Lines in the material below that include "camera" need to be tallied; give the total alone.

——————

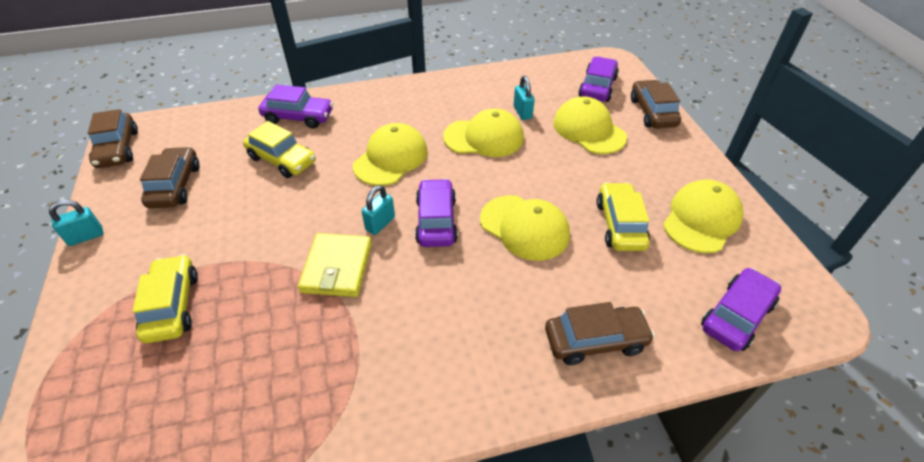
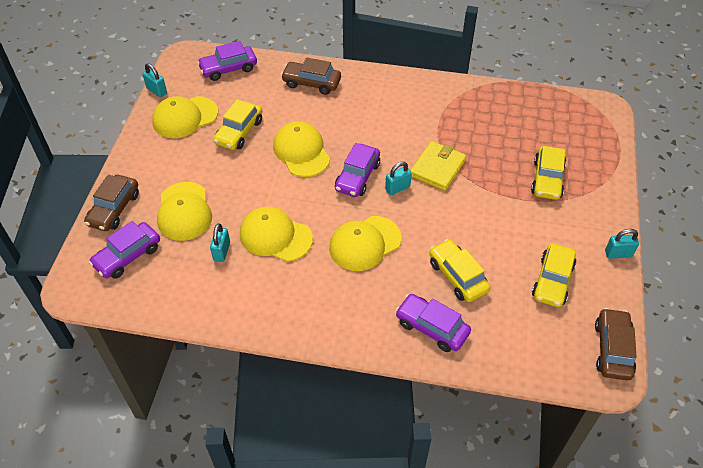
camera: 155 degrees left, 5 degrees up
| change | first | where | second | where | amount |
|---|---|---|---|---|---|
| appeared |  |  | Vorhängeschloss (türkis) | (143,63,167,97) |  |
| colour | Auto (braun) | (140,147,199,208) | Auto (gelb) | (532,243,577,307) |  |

——————

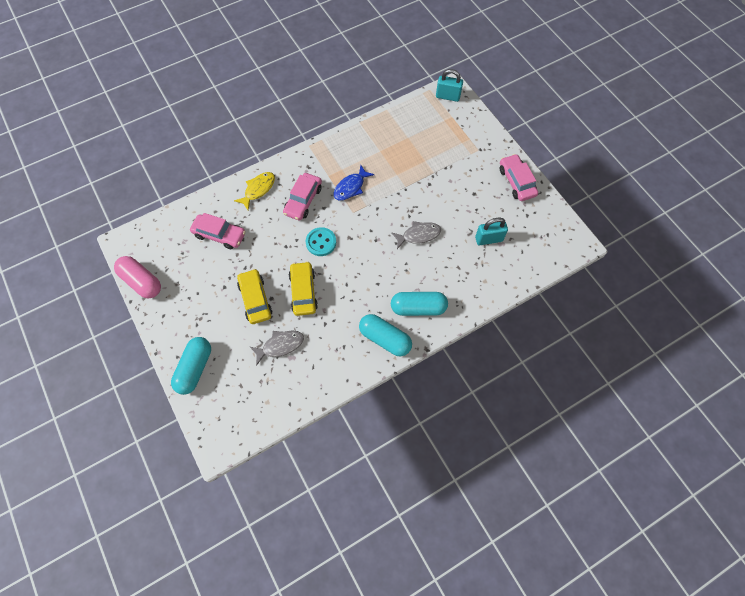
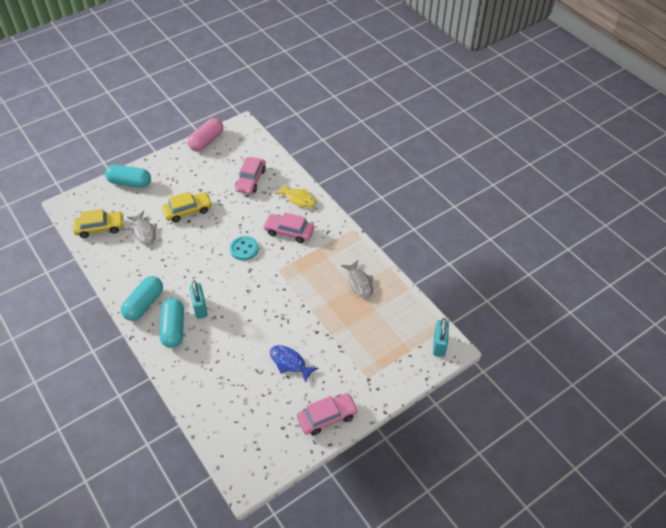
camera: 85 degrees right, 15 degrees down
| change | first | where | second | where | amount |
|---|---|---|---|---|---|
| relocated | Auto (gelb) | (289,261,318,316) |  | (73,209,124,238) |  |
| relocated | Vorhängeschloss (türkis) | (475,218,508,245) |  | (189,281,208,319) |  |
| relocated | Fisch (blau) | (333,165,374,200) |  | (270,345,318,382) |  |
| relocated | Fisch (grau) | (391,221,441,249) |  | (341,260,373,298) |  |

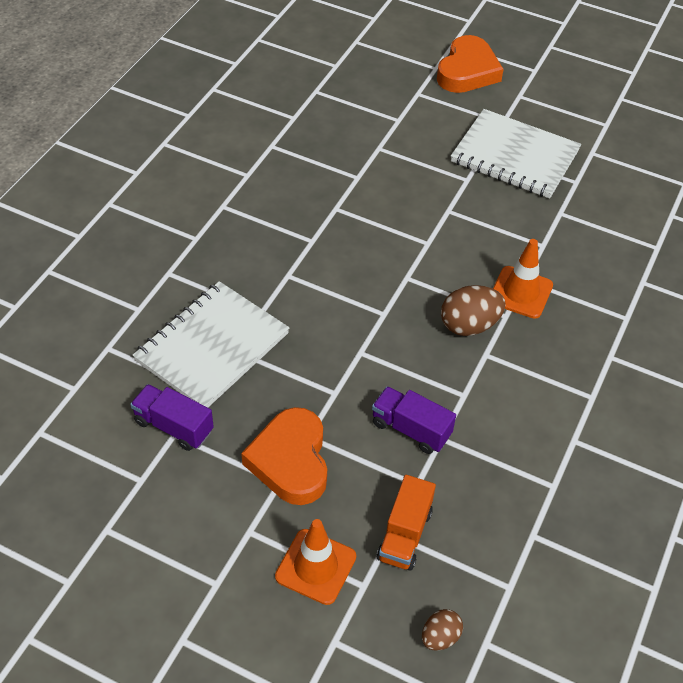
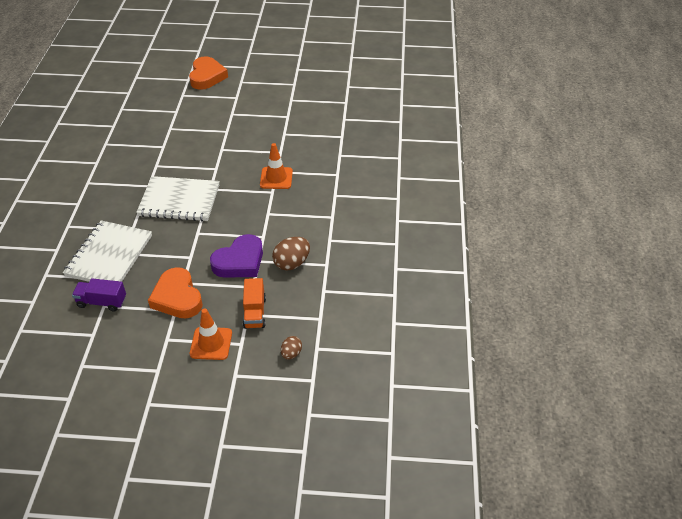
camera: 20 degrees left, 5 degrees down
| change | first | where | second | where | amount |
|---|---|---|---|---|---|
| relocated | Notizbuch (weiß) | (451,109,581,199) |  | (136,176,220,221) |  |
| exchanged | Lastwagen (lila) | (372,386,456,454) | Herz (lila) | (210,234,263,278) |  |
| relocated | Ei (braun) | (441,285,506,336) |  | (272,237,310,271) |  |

——————

> [WRITTEN ANSWER]
3